Task objective
Please tell how many of the lines below contain "VBUS", using only a number.

── Supplied data ──

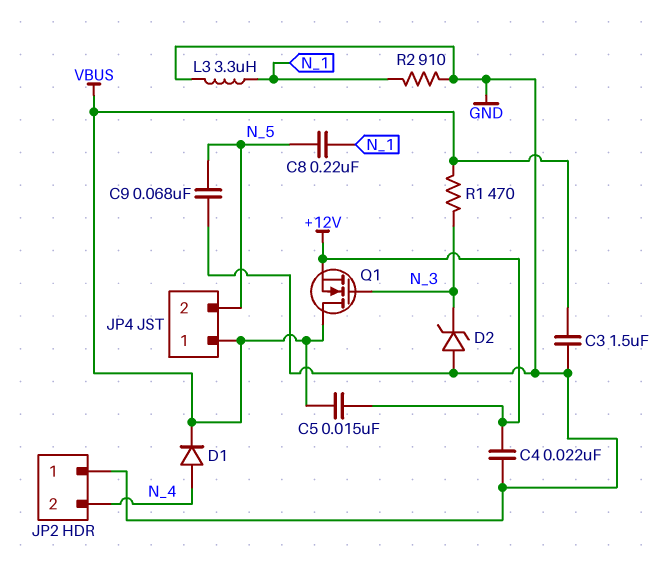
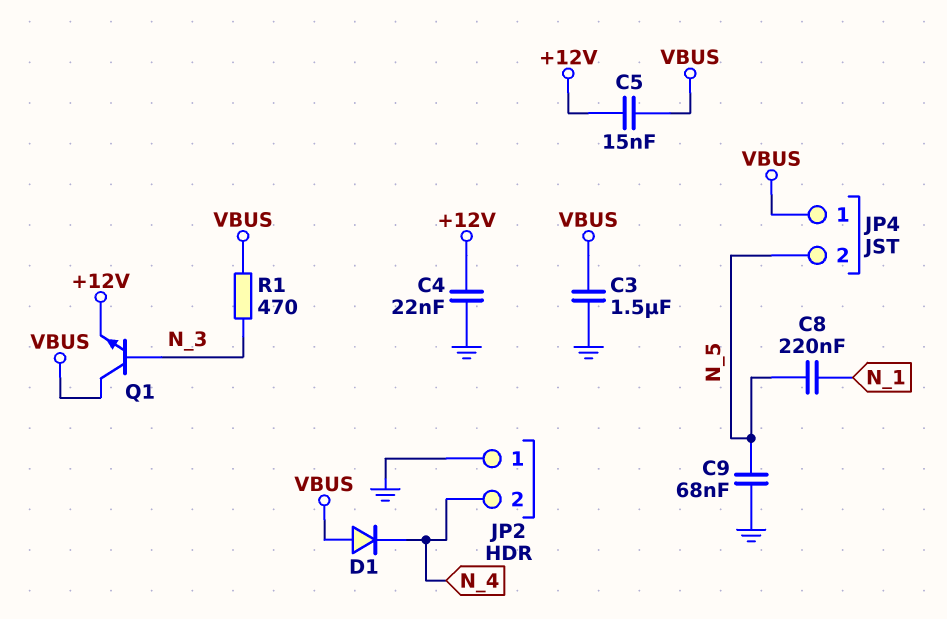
D1: diode (A N_4, K VBUS) -> diode (A VBUS, K N_4)
D2: zener (A GND, K N_3) -> none
L3: 3.3uH (GND, N_1) -> none
Q1: NMOS (G N_3, D VBUS, S +12V) -> NPN (B N_3, C VBUS, E +12V)
R2: 910 (GND, N_1) -> none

───

Expected output
2